What this task involves> List all lines of the data containing the word "hourglass".

--- Provided material Enclosed Below ---

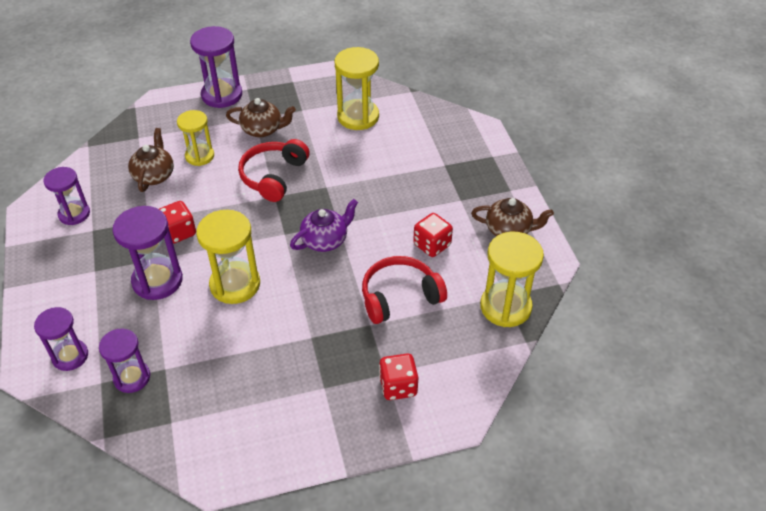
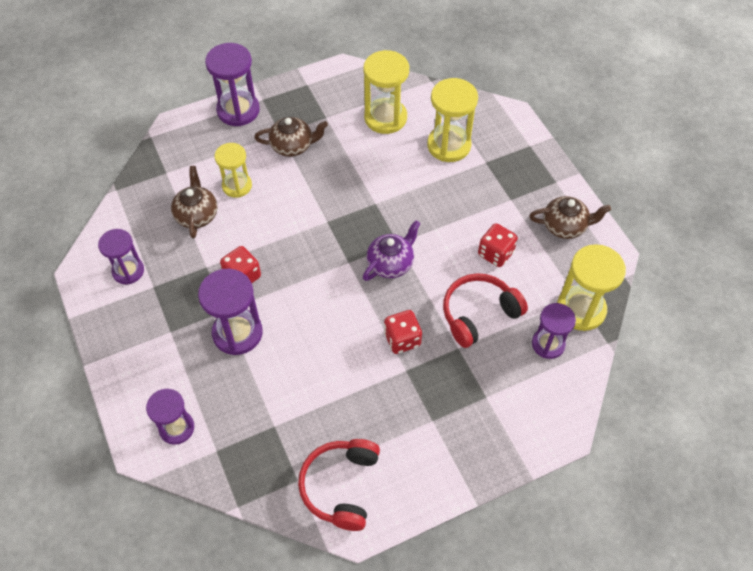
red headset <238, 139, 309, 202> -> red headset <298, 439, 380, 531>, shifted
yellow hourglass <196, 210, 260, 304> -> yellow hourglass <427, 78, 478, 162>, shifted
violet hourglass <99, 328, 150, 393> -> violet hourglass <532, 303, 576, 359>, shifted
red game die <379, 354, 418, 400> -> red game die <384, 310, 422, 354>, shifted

--- End of Enclosed Provided material ---

Task response>
yellow hourglass <196, 210, 260, 304> -> yellow hourglass <427, 78, 478, 162>, shifted
violet hourglass <99, 328, 150, 393> -> violet hourglass <532, 303, 576, 359>, shifted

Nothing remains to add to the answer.